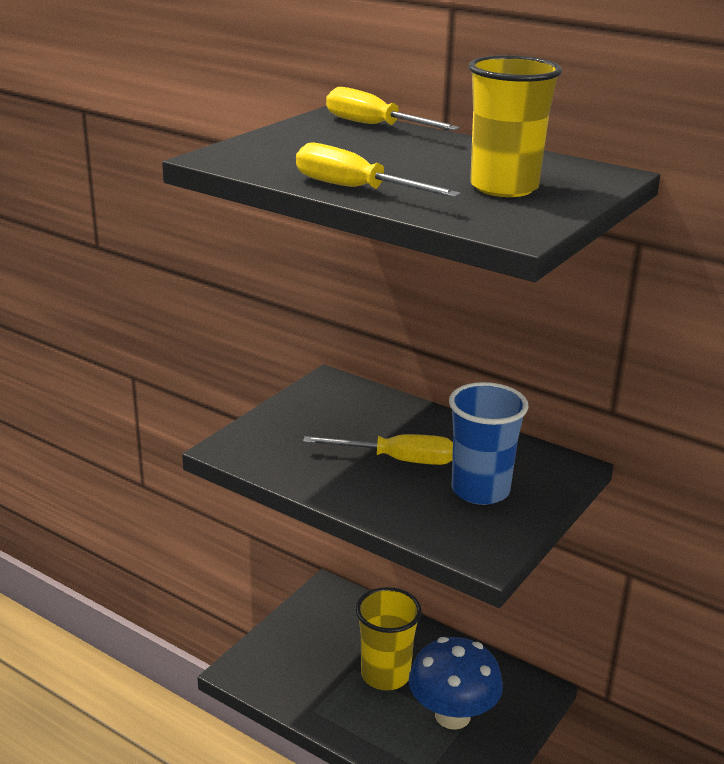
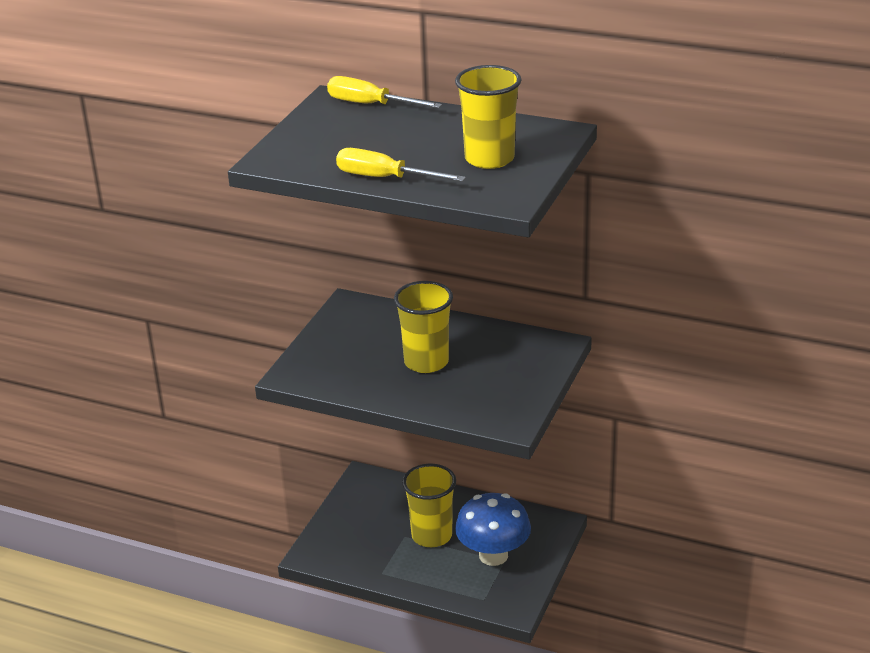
camera: 10 degrees left, 5 degrees up
(397, 460) = (426, 362): yellow screwdriver -> yellow cup
(480, 490) = (496, 375): blue cup -> none

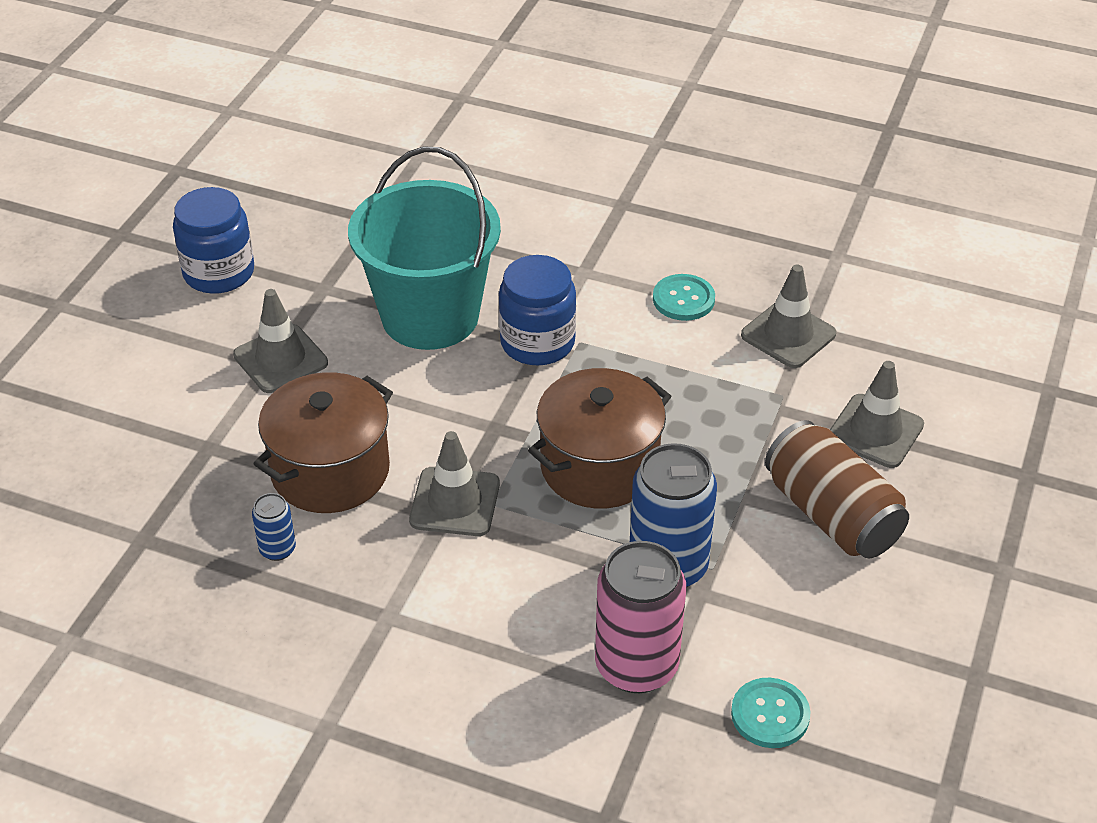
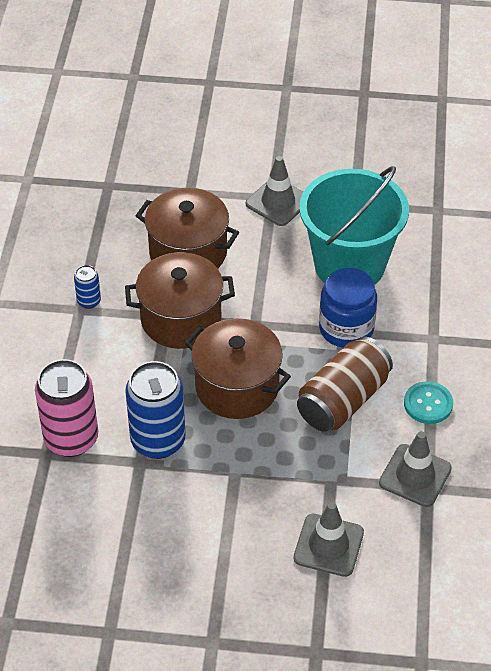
camera: 75 degrees right, 5 degrees up
(219, 272) = (347, 149): blue jar -> none
(277, 549) = (117, 246): blue can -> blue can (89, 301)
(455, 502) = (181, 319): grey traffic cone -> brown pot
(770, 715) = (49, 516): turquoise button -> none
(832, 514) = (234, 528): brown can -> brown can (343, 400)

**Exercise details:**
Only the entries themselves should be output, word for word, with all pictures omitted.

**Solution to the exercise:**
camera: 10 degrees left, 5 degrees up
(397, 460) = (426, 362): yellow screwdriver -> yellow cup
(480, 490) = (496, 375): blue cup -> none

camera: 75 degrees right, 5 degrees up
(219, 272) = (347, 149): blue jar -> none
(277, 549) = (117, 246): blue can -> blue can (89, 301)
(455, 502) = (181, 319): grey traffic cone -> brown pot
(770, 715) = (49, 516): turquoise button -> none
(832, 514) = (234, 528): brown can -> brown can (343, 400)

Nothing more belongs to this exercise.